● RECORDS TO USE:
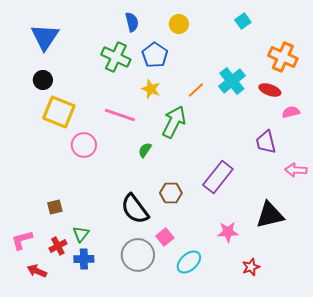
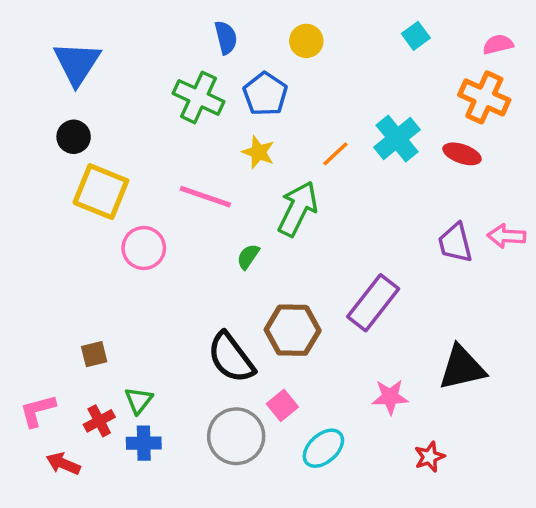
pink semicircle: (291, 112) -> (498, 44), moved
pink arrow: (296, 170) -> (507, 236), moved
brown hexagon: (171, 193) -> (293, 330), size x1.4

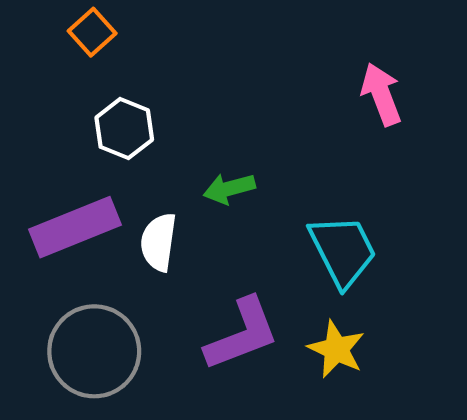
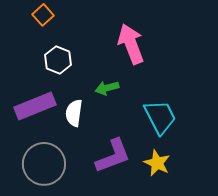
pink arrow: (381, 94) -> (131, 44), moved, size x1.4

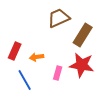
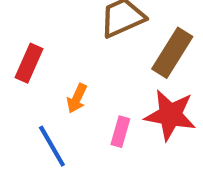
red rectangle: (15, 51) -> (29, 63), moved
orange arrow: (37, 57) -> (77, 98), turned -56

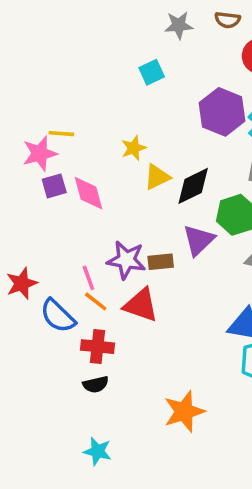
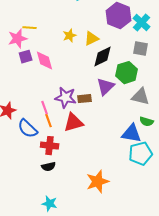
yellow triangle: (157, 177) -> (92, 39), moved
orange line: (96, 301) -> (49, 121), turned 32
red triangle: (141, 305) -> (74, 123), turned -35

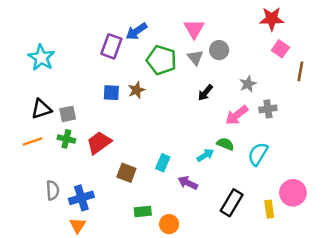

● AIM OF THE TASK: Where a line of the data holds the word "turned", copy that line.

● EXERCISE ANSWER:
orange arrow: (37, 57) -> (77, 98), turned -56
orange line: (96, 301) -> (49, 121), turned 32
red triangle: (141, 305) -> (74, 123), turned -35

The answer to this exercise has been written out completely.